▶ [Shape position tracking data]
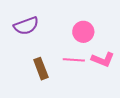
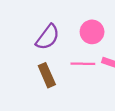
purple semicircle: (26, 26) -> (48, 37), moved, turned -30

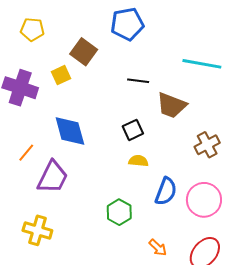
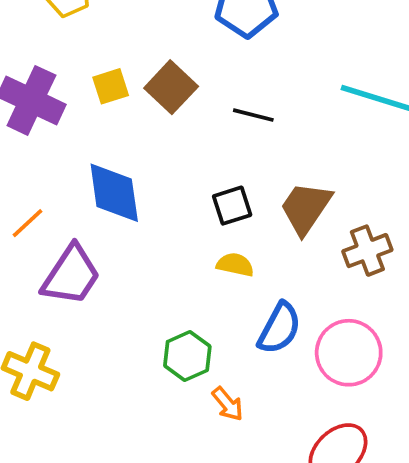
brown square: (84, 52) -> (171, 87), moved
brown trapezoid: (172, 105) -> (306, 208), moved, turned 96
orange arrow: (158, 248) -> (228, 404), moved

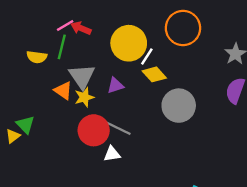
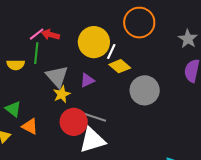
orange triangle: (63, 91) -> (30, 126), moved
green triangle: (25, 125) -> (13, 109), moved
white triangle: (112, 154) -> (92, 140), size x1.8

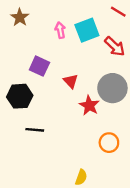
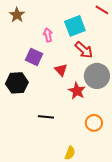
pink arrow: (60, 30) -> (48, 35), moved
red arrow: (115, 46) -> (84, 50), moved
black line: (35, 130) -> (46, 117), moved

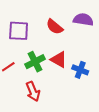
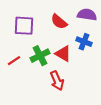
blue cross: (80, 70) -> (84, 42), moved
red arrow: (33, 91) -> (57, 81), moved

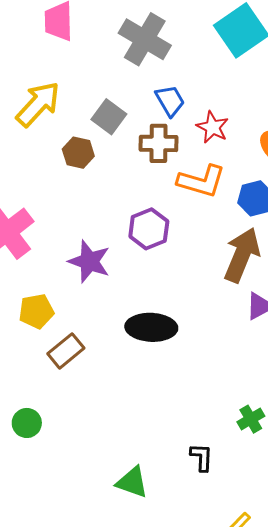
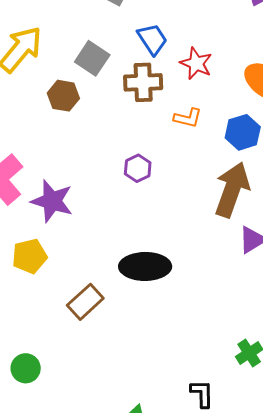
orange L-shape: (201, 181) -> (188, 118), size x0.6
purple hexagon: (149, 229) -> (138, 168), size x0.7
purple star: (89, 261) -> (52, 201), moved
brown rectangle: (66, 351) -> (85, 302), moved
==
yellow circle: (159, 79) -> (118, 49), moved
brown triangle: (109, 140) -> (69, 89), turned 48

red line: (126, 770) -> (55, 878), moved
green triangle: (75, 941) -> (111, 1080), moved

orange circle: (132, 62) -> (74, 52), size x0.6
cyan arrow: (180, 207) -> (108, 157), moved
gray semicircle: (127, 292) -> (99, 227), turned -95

▶ [REQUIRED WORK]
Pictures excluded, reproduce only the part above that opens with the line holding "red arrow: (33, 91) -> (57, 81), moved" and closes with the line holding "brown rectangle: (66, 351)", exactly as written.

▶ [WRITTEN REPLY]
red arrow: (33, 91) -> (57, 81), moved

orange L-shape: (201, 181) -> (188, 118), size x0.6
purple hexagon: (149, 229) -> (138, 168), size x0.7
purple star: (89, 261) -> (52, 201), moved
brown rectangle: (66, 351) -> (85, 302), moved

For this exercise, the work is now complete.